(Scene change data)
========

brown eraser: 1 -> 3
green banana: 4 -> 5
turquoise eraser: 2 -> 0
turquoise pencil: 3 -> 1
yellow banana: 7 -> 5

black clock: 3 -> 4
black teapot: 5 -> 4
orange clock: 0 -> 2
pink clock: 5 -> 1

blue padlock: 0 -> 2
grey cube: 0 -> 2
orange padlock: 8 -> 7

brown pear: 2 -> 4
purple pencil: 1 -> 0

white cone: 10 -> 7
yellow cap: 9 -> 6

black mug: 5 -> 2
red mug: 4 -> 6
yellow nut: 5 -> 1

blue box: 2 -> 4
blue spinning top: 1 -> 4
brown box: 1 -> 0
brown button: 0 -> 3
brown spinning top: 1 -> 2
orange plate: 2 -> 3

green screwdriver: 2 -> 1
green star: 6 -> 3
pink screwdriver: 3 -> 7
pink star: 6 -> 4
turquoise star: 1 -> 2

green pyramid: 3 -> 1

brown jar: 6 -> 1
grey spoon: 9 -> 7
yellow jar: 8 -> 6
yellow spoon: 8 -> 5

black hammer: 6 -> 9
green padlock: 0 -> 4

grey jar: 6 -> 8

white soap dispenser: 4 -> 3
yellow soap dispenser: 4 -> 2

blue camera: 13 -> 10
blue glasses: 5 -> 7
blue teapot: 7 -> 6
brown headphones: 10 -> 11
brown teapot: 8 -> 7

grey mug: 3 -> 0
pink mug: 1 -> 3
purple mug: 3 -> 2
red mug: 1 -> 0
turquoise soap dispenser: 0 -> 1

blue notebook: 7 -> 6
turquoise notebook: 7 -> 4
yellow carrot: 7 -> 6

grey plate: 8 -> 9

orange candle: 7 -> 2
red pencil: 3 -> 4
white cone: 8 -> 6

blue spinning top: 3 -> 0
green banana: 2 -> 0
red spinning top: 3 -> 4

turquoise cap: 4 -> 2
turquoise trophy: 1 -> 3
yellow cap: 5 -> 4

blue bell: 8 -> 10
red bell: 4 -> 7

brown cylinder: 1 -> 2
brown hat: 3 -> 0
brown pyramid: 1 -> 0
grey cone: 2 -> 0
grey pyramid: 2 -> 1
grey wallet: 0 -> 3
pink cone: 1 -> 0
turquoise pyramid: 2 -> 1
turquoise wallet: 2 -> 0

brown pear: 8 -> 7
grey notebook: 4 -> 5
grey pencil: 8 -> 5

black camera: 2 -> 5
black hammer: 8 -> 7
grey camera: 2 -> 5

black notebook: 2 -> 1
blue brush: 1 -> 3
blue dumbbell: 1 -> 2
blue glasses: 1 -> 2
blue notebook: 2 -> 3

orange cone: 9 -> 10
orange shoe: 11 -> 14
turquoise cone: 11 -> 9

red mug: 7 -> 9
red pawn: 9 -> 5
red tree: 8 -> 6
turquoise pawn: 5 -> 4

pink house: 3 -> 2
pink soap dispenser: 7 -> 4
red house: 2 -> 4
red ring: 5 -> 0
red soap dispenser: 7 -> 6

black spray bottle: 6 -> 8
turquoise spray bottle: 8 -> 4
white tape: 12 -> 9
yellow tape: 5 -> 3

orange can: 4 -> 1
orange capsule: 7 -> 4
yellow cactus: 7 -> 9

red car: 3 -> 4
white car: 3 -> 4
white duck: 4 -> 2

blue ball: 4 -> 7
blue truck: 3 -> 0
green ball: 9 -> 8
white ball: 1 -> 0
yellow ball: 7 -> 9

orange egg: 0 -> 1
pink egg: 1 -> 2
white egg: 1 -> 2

========

Aim of the exercise
Set the entries above down once more, exactly as they stand.

Result
brown eraser: 1 -> 3
green banana: 4 -> 5
turquoise eraser: 2 -> 0
turquoise pencil: 3 -> 1
yellow banana: 7 -> 5

black clock: 3 -> 4
black teapot: 5 -> 4
orange clock: 0 -> 2
pink clock: 5 -> 1

blue padlock: 0 -> 2
grey cube: 0 -> 2
orange padlock: 8 -> 7

brown pear: 2 -> 4
purple pencil: 1 -> 0

white cone: 10 -> 7
yellow cap: 9 -> 6

black mug: 5 -> 2
red mug: 4 -> 6
yellow nut: 5 -> 1

blue box: 2 -> 4
blue spinning top: 1 -> 4
brown box: 1 -> 0
brown button: 0 -> 3
brown spinning top: 1 -> 2
orange plate: 2 -> 3

green screwdriver: 2 -> 1
green star: 6 -> 3
pink screwdriver: 3 -> 7
pink star: 6 -> 4
turquoise star: 1 -> 2

green pyramid: 3 -> 1

brown jar: 6 -> 1
grey spoon: 9 -> 7
yellow jar: 8 -> 6
yellow spoon: 8 -> 5

black hammer: 6 -> 9
green padlock: 0 -> 4

grey jar: 6 -> 8

white soap dispenser: 4 -> 3
yellow soap dispenser: 4 -> 2

blue camera: 13 -> 10
blue glasses: 5 -> 7
blue teapot: 7 -> 6
brown headphones: 10 -> 11
brown teapot: 8 -> 7

grey mug: 3 -> 0
pink mug: 1 -> 3
purple mug: 3 -> 2
red mug: 1 -> 0
turquoise soap dispenser: 0 -> 1

blue notebook: 7 -> 6
turquoise notebook: 7 -> 4
yellow carrot: 7 -> 6

grey plate: 8 -> 9

orange candle: 7 -> 2
red pencil: 3 -> 4
white cone: 8 -> 6

blue spinning top: 3 -> 0
green banana: 2 -> 0
red spinning top: 3 -> 4

turquoise cap: 4 -> 2
turquoise trophy: 1 -> 3
yellow cap: 5 -> 4

blue bell: 8 -> 10
red bell: 4 -> 7

brown cylinder: 1 -> 2
brown hat: 3 -> 0
brown pyramid: 1 -> 0
grey cone: 2 -> 0
grey pyramid: 2 -> 1
grey wallet: 0 -> 3
pink cone: 1 -> 0
turquoise pyramid: 2 -> 1
turquoise wallet: 2 -> 0

brown pear: 8 -> 7
grey notebook: 4 -> 5
grey pencil: 8 -> 5

black camera: 2 -> 5
black hammer: 8 -> 7
grey camera: 2 -> 5

black notebook: 2 -> 1
blue brush: 1 -> 3
blue dumbbell: 1 -> 2
blue glasses: 1 -> 2
blue notebook: 2 -> 3

orange cone: 9 -> 10
orange shoe: 11 -> 14
turquoise cone: 11 -> 9

red mug: 7 -> 9
red pawn: 9 -> 5
red tree: 8 -> 6
turquoise pawn: 5 -> 4

pink house: 3 -> 2
pink soap dispenser: 7 -> 4
red house: 2 -> 4
red ring: 5 -> 0
red soap dispenser: 7 -> 6

black spray bottle: 6 -> 8
turquoise spray bottle: 8 -> 4
white tape: 12 -> 9
yellow tape: 5 -> 3

orange can: 4 -> 1
orange capsule: 7 -> 4
yellow cactus: 7 -> 9

red car: 3 -> 4
white car: 3 -> 4
white duck: 4 -> 2

blue ball: 4 -> 7
blue truck: 3 -> 0
green ball: 9 -> 8
white ball: 1 -> 0
yellow ball: 7 -> 9

orange egg: 0 -> 1
pink egg: 1 -> 2
white egg: 1 -> 2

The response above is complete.